Description of the task
Copy word for word, please, the lines of the entries below running from the one containing "none -> pink brick D1:E4 level 1" to the one containing "none -> brown round brick H2:I3 level 1", both ends included.

Exercise data

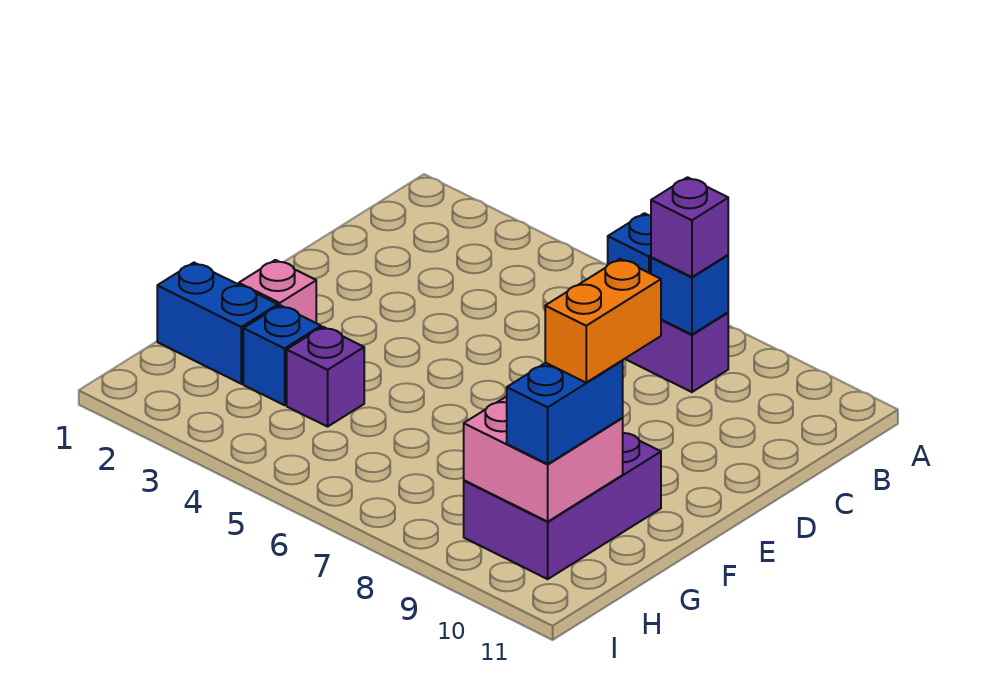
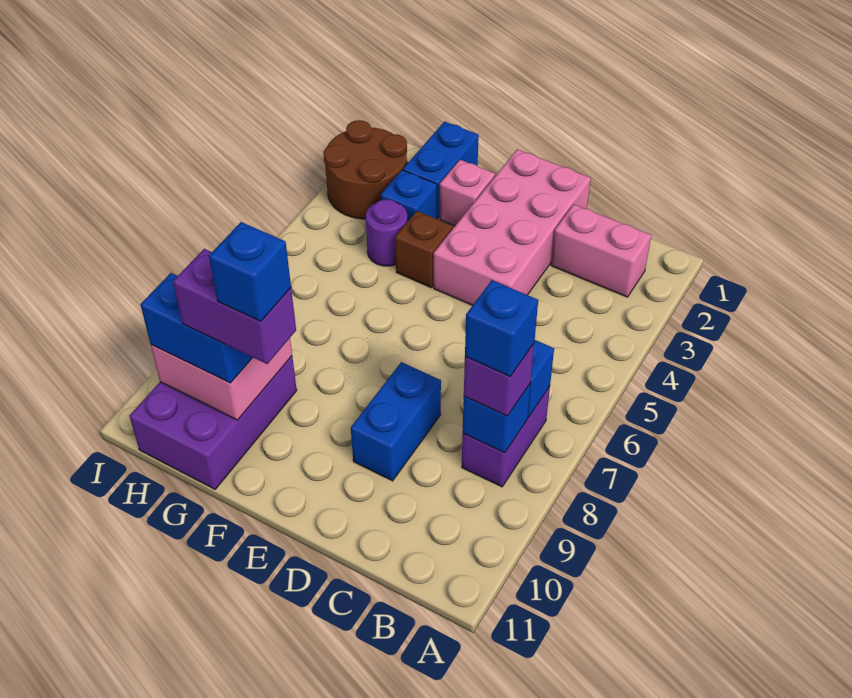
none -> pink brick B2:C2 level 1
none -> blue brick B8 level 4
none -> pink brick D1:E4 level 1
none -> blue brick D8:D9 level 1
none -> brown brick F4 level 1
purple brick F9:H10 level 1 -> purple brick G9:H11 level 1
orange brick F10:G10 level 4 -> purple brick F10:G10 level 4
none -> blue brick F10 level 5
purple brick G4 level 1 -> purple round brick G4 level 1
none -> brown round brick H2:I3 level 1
* * *
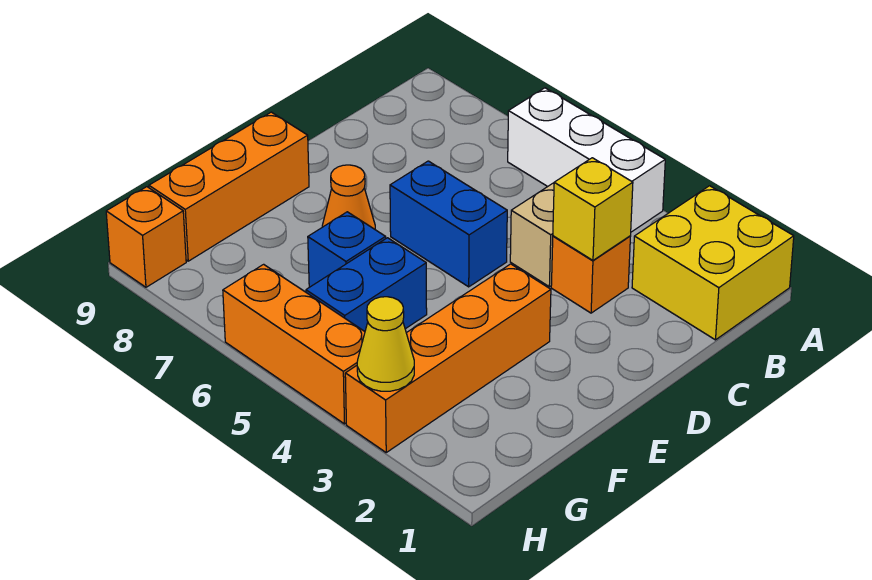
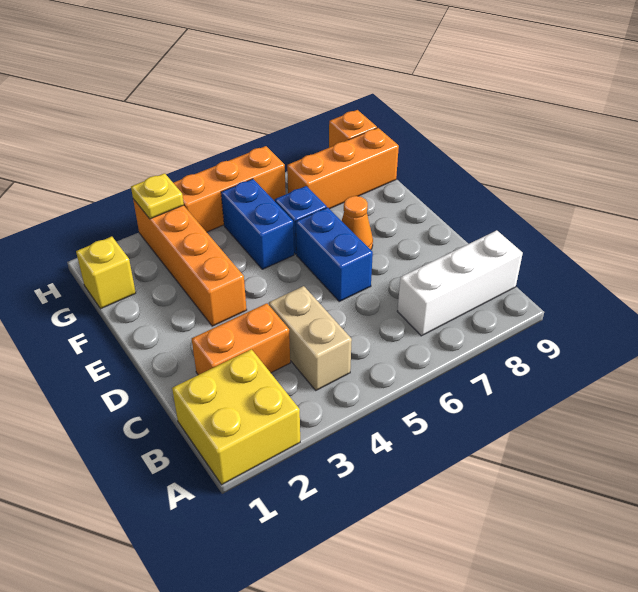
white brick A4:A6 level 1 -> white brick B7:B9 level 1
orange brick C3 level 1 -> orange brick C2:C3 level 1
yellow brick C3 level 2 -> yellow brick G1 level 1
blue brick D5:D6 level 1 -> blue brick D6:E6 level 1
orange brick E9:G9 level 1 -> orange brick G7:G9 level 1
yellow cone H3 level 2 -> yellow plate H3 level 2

Exercise output
none -> pink brick D1:E4 level 1
none -> blue brick D8:D9 level 1
none -> brown brick F4 level 1
purple brick F9:H10 level 1 -> purple brick G9:H11 level 1
orange brick F10:G10 level 4 -> purple brick F10:G10 level 4
none -> blue brick F10 level 5
purple brick G4 level 1 -> purple round brick G4 level 1
none -> brown round brick H2:I3 level 1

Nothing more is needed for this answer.